*** Block opens ***

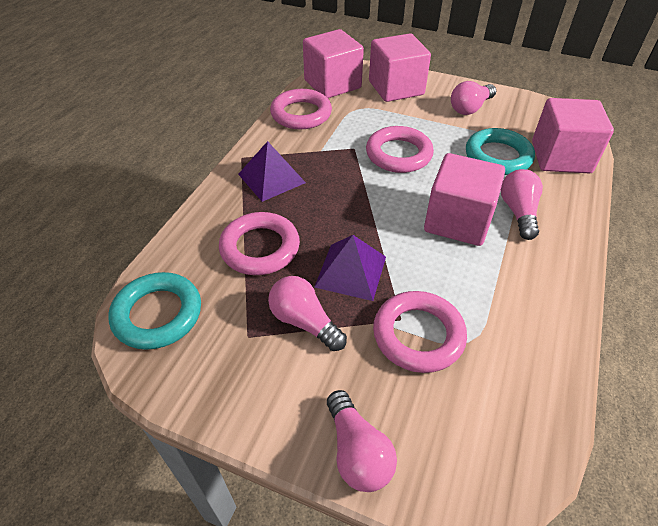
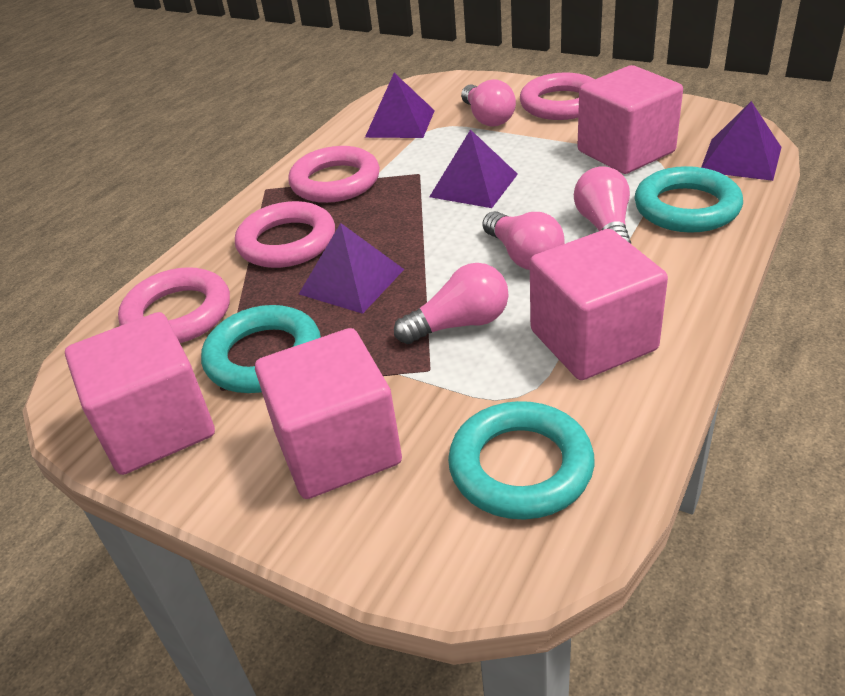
purple pyramid: [238,141,306,202] [314,235,386,301] = 2 -> [299,223,404,314] [365,73,435,138] [429,129,518,208] [701,101,781,181] = 4
turquoise ring: [109,272,201,350] [466,128,535,175] = 2 -> [201,305,321,393] [448,401,595,520] [634,166,743,233] = 3

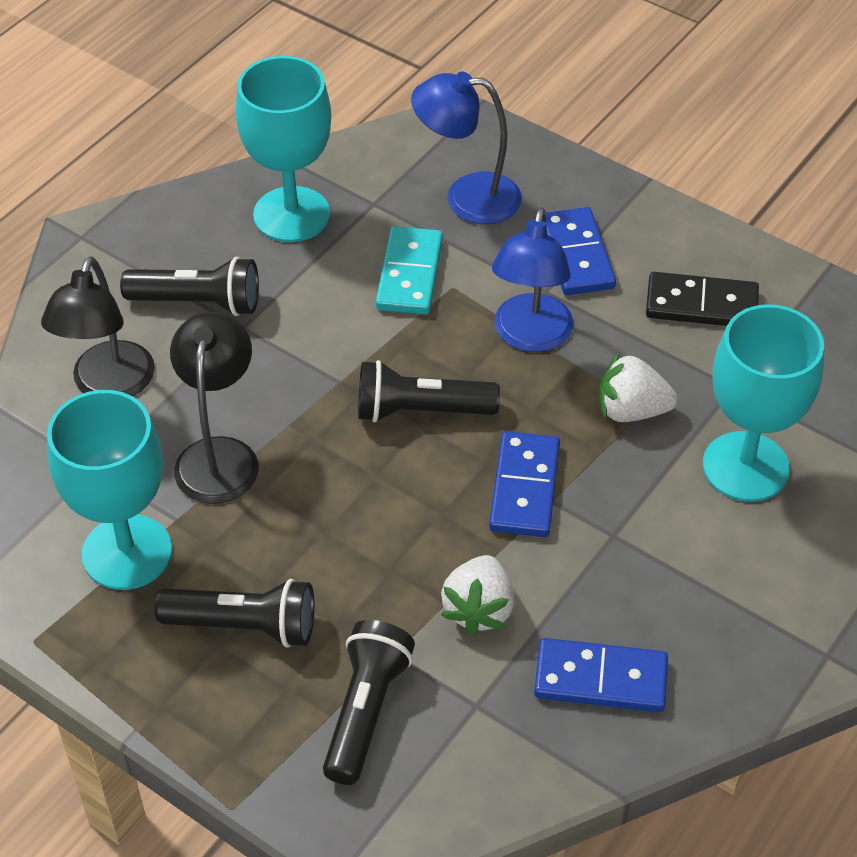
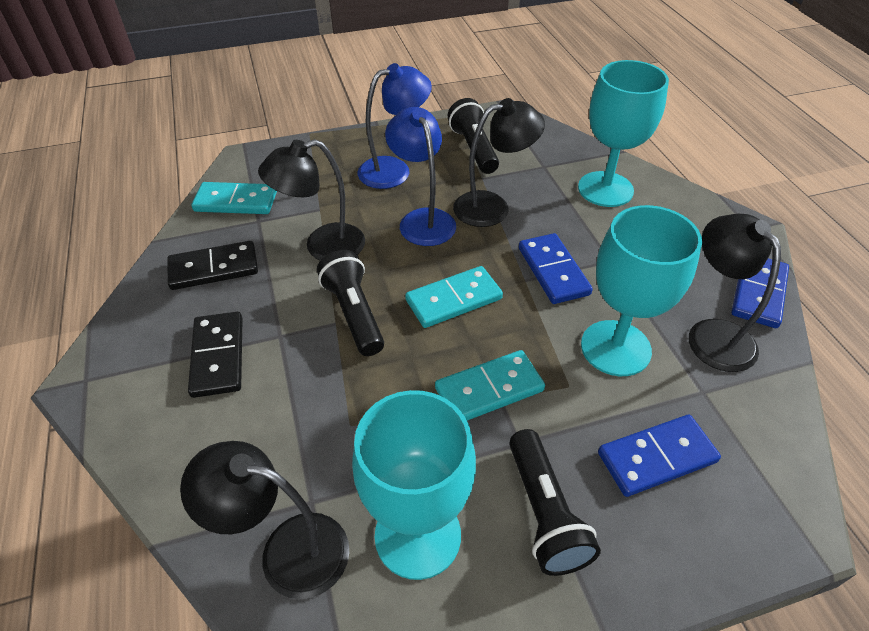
black domino: [646,272,759,326] = 1 -> [168,241,258,290] [188,312,243,398] = 2
black flashlight: [120,257,259,316] [155,579,314,648] [323,620,415,785] [358,360,500,422] = 4 -> [317,250,384,356] [448,98,499,174] [509,429,601,576] = 3
black lamp: [41,256,155,396] [170,312,259,504] = 2 -> [180,441,349,599] [258,139,365,260] [453,98,545,227] [689,214,781,372] = 4
turquoise domino: [376,226,443,315] = 1 -> [192,182,277,214] [405,266,503,328] [435,350,545,421] = 3
white strawberry: [441,555,514,636] [599,352,678,422] = 2 -> none = 0

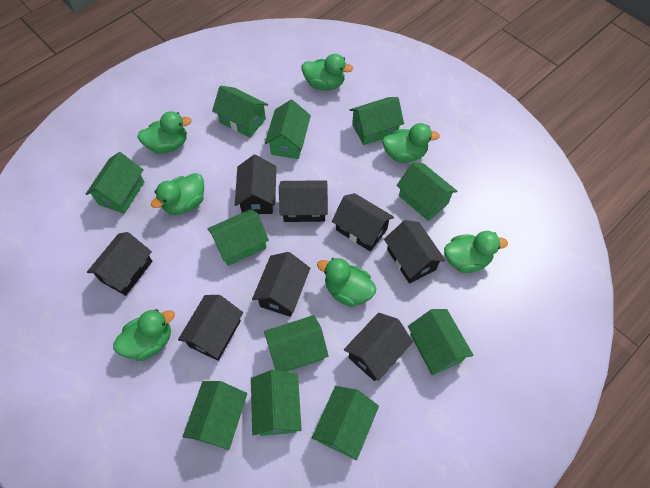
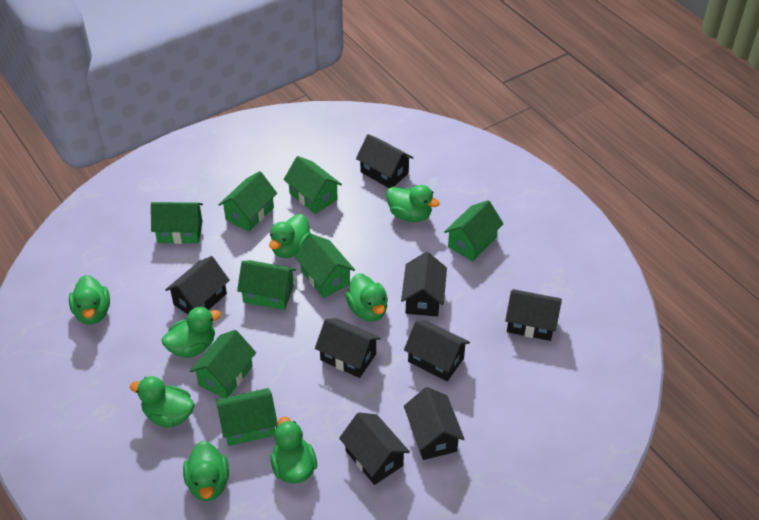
green duck: [113,309,175,361] [137,111,192,154] [151,173,204,215] [301,54,353,90] [317,258,376,307] [382,123,440,163] [444,231,508,273] = 7 -> [69,275,110,325] [130,376,195,428] [162,307,221,358] [183,441,229,501] [269,214,312,258] [271,417,317,483] [346,274,388,322] [386,185,440,222] = 8
green house: [86,152,144,214] [183,381,247,450] [208,209,269,266] [212,86,268,138] [251,370,302,436] [264,315,329,372] [265,100,311,159] [312,386,379,460] [350,97,404,145] [396,162,458,221] [408,309,474,375] = 11 -> [151,202,203,244] [190,330,256,398] [216,388,278,446] [218,171,277,232] [237,260,296,310] [284,156,342,214] [295,234,355,298] [444,200,504,261] = 8

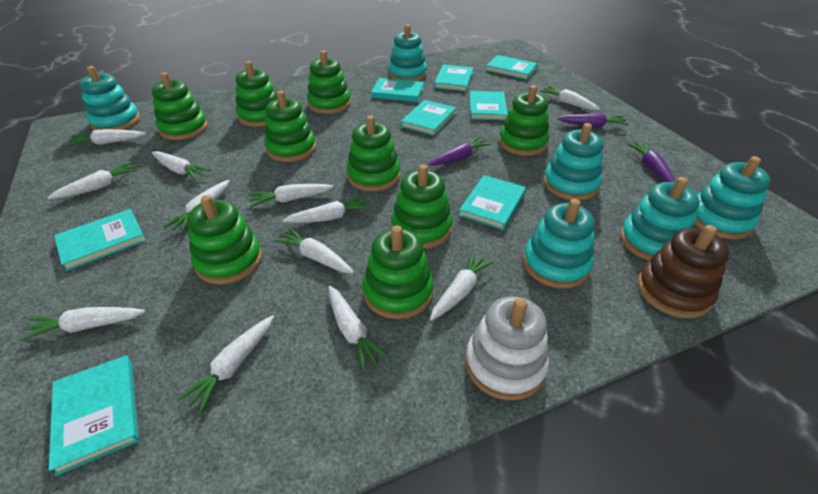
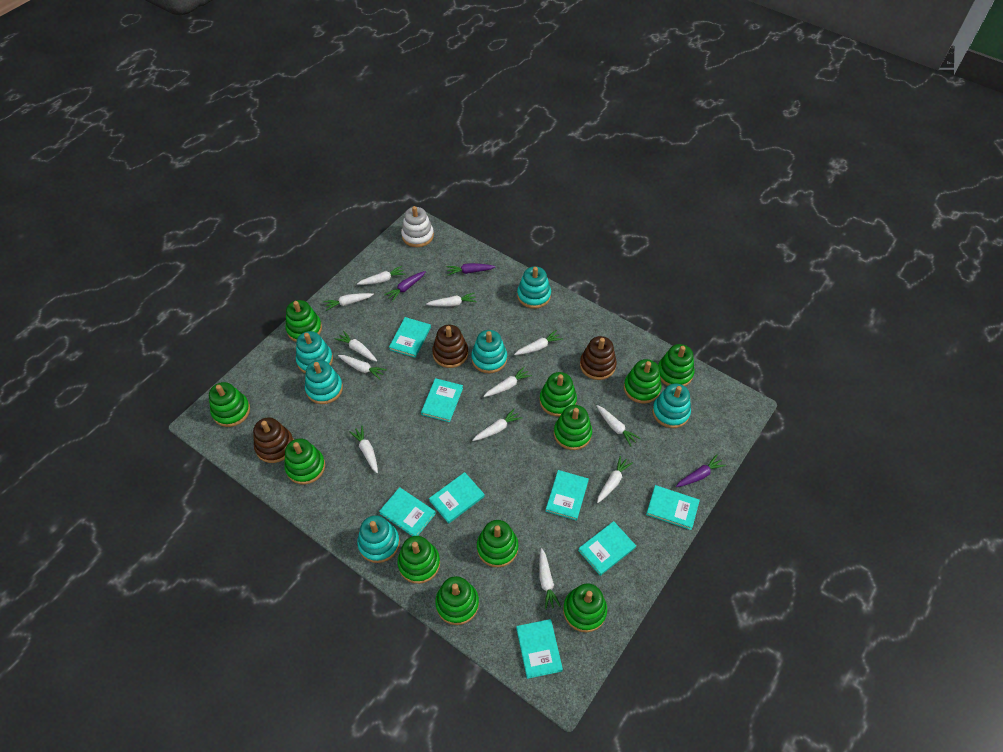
brown stacking toy: [637,225,729,318] = 1 -> [253,418,294,463] [432,325,468,368] [580,336,617,380] = 3
green stacking toy: [152,72,208,140] [187,195,262,284] [235,61,278,127] [264,91,316,162] [307,50,351,114] [347,115,400,191] [363,226,434,319] [391,164,453,249] [499,85,549,156] = 9 -> [209,382,250,427] [284,439,325,484] [286,300,322,342] [397,536,440,584] [435,576,479,625] [477,520,518,567] [540,372,577,417] [554,405,592,450] [563,583,607,632] [624,359,662,404] [658,344,694,386] = 11

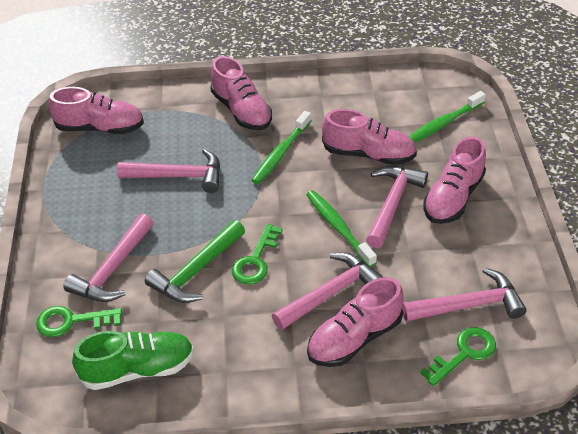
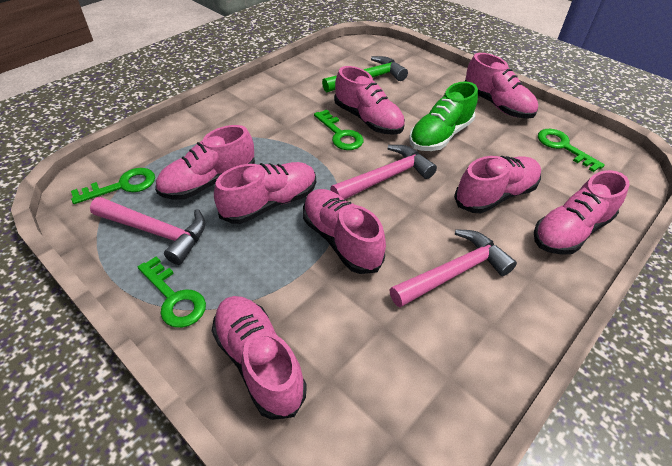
green key: [36,306,122,337] [232,224,283,285] [420,327,496,386] = 3 -> [71,168,155,204] [138,256,206,328] [314,109,364,150] [538,129,605,172] = 4
green toothbrush: [251,111,311,184] [306,190,377,267] [409,91,486,142] = 3 -> none = 0
pink hammer: [64,214,154,302] [117,149,220,193] [272,252,383,330] [366,166,428,248] [402,268,527,322] = 5 -> [90,197,206,265] [330,145,437,199] [389,229,517,307] = 3
pink shoe: [49,87,144,134] [211,56,272,130] [307,277,404,367] [322,109,417,165] [423,136,486,224] = 5 -> [155,125,255,200] [212,296,307,420] [214,162,316,224] [303,189,386,274] [334,66,405,135] [454,156,541,213] [465,53,538,119] [534,170,629,255] = 8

*** Block closes ***

Give the data above back unchanged, except for the pictures.

purple pyramid: [238,141,306,202] [314,235,386,301] = 2 -> [299,223,404,314] [365,73,435,138] [429,129,518,208] [701,101,781,181] = 4
turquoise ring: [109,272,201,350] [466,128,535,175] = 2 -> [201,305,321,393] [448,401,595,520] [634,166,743,233] = 3

black domino: [646,272,759,326] = 1 -> [168,241,258,290] [188,312,243,398] = 2
black flashlight: [120,257,259,316] [155,579,314,648] [323,620,415,785] [358,360,500,422] = 4 -> [317,250,384,356] [448,98,499,174] [509,429,601,576] = 3
black lamp: [41,256,155,396] [170,312,259,504] = 2 -> [180,441,349,599] [258,139,365,260] [453,98,545,227] [689,214,781,372] = 4
turquoise domino: [376,226,443,315] = 1 -> [192,182,277,214] [405,266,503,328] [435,350,545,421] = 3
white strawberry: [441,555,514,636] [599,352,678,422] = 2 -> none = 0

green duck: [113,309,175,361] [137,111,192,154] [151,173,204,215] [301,54,353,90] [317,258,376,307] [382,123,440,163] [444,231,508,273] = 7 -> [69,275,110,325] [130,376,195,428] [162,307,221,358] [183,441,229,501] [269,214,312,258] [271,417,317,483] [346,274,388,322] [386,185,440,222] = 8
green house: [86,152,144,214] [183,381,247,450] [208,209,269,266] [212,86,268,138] [251,370,302,436] [264,315,329,372] [265,100,311,159] [312,386,379,460] [350,97,404,145] [396,162,458,221] [408,309,474,375] = 11 -> [151,202,203,244] [190,330,256,398] [216,388,278,446] [218,171,277,232] [237,260,296,310] [284,156,342,214] [295,234,355,298] [444,200,504,261] = 8

brown stacking toy: [637,225,729,318] = 1 -> [253,418,294,463] [432,325,468,368] [580,336,617,380] = 3
green stacking toy: [152,72,208,140] [187,195,262,284] [235,61,278,127] [264,91,316,162] [307,50,351,114] [347,115,400,191] [363,226,434,319] [391,164,453,249] [499,85,549,156] = 9 -> [209,382,250,427] [284,439,325,484] [286,300,322,342] [397,536,440,584] [435,576,479,625] [477,520,518,567] [540,372,577,417] [554,405,592,450] [563,583,607,632] [624,359,662,404] [658,344,694,386] = 11

green key: [36,306,122,337] [232,224,283,285] [420,327,496,386] = 3 -> [71,168,155,204] [138,256,206,328] [314,109,364,150] [538,129,605,172] = 4
green toothbrush: [251,111,311,184] [306,190,377,267] [409,91,486,142] = 3 -> none = 0
pink hammer: [64,214,154,302] [117,149,220,193] [272,252,383,330] [366,166,428,248] [402,268,527,322] = 5 -> [90,197,206,265] [330,145,437,199] [389,229,517,307] = 3
pink shoe: [49,87,144,134] [211,56,272,130] [307,277,404,367] [322,109,417,165] [423,136,486,224] = 5 -> [155,125,255,200] [212,296,307,420] [214,162,316,224] [303,189,386,274] [334,66,405,135] [454,156,541,213] [465,53,538,119] [534,170,629,255] = 8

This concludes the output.